_INFORMATION SUPPLIED_.
================================
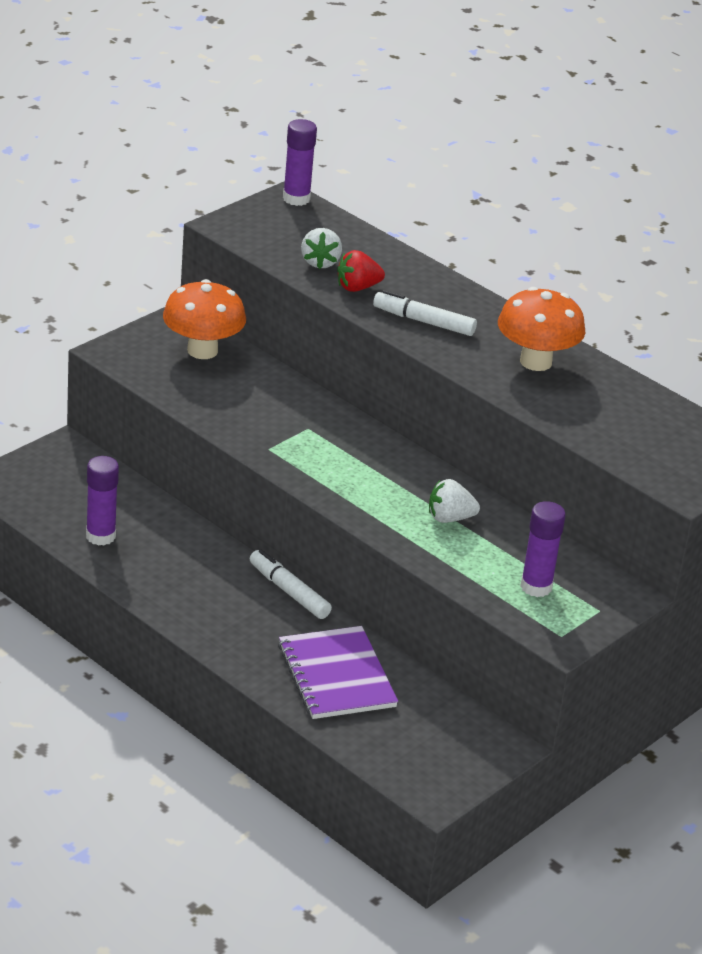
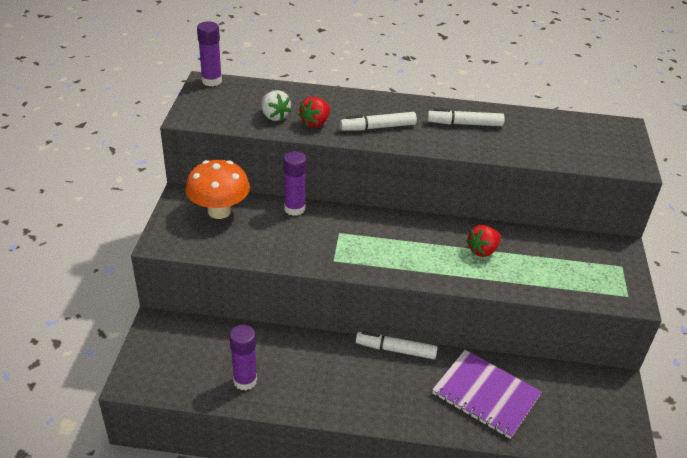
camera: 35 degrees left, 5 degrees up
(449, 518) = (482, 250): white strawberry -> red strawberry
(535, 362) = (464, 124): orange mushroom -> white marker
(536, 587) = (577, 270): purple glue stick -> purple glue stick (294, 209)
================================
_TASK GOAL_.
Output exactly the lines above, from the one holding "(449, 518) = (482, 250): white" through the end of the data, including the first and last.

_TASK SOLUTION_.
(449, 518) = (482, 250): white strawberry -> red strawberry
(535, 362) = (464, 124): orange mushroom -> white marker
(536, 587) = (577, 270): purple glue stick -> purple glue stick (294, 209)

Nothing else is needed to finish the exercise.